[BEGIN MATERIAL SHOWN]

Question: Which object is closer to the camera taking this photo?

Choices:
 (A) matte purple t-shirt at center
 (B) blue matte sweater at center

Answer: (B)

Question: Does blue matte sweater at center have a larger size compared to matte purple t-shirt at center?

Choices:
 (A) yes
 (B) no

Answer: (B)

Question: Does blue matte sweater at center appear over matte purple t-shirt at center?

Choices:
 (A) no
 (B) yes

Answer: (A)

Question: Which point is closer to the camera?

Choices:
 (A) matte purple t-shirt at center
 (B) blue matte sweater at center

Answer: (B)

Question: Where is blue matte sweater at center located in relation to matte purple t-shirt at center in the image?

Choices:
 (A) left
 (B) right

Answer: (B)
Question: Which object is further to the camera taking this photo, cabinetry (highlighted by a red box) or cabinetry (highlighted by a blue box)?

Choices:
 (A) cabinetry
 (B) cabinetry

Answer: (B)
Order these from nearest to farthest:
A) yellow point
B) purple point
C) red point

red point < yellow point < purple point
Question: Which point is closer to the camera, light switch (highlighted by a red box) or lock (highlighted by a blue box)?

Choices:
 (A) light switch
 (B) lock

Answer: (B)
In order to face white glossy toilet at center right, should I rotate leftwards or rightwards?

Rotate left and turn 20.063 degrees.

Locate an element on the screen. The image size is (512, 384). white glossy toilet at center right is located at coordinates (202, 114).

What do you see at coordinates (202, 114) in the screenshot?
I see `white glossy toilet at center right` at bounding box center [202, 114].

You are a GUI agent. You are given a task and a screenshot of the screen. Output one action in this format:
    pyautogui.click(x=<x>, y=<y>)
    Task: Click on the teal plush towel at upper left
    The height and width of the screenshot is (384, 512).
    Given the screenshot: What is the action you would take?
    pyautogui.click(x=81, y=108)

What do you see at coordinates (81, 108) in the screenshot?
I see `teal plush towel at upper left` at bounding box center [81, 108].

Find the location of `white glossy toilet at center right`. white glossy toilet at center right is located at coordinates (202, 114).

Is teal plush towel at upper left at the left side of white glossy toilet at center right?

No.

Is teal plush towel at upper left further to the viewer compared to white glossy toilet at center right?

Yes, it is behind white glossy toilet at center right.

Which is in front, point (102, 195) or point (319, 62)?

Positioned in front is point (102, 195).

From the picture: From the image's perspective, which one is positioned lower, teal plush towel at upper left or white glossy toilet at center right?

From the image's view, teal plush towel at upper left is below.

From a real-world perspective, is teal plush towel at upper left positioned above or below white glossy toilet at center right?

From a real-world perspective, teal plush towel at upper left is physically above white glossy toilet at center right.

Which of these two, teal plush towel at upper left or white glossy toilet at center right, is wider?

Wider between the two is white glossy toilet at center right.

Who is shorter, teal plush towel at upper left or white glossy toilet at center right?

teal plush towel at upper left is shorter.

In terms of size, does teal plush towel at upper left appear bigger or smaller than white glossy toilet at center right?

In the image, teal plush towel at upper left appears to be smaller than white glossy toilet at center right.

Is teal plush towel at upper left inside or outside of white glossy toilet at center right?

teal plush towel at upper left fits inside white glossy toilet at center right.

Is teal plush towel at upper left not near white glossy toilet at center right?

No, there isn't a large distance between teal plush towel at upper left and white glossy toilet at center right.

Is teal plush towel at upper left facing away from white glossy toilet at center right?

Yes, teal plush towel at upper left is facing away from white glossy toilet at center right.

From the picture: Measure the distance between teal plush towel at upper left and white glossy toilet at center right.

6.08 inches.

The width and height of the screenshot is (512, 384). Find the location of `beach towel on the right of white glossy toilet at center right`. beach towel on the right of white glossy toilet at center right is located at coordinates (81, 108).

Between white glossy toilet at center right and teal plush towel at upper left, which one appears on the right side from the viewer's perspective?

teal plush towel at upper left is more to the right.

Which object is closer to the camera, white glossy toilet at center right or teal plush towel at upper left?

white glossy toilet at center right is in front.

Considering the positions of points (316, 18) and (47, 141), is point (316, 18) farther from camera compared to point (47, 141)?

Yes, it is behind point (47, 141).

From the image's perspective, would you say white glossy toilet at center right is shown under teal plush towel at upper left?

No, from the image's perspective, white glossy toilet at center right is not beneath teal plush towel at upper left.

[END MATERIAL SHOWN]

▶ **GIVEN PROBLEM**: Copy out the lines word for word, everything from the one containing "Yes, it is behind point (47, 141)." down to the end of the records.

▶ **TASK RESULT**:
Yes, it is behind point (47, 141).

From the image's perspective, would you say white glossy toilet at center right is shown under teal plush towel at upper left?

No, from the image's perspective, white glossy toilet at center right is not beneath teal plush towel at upper left.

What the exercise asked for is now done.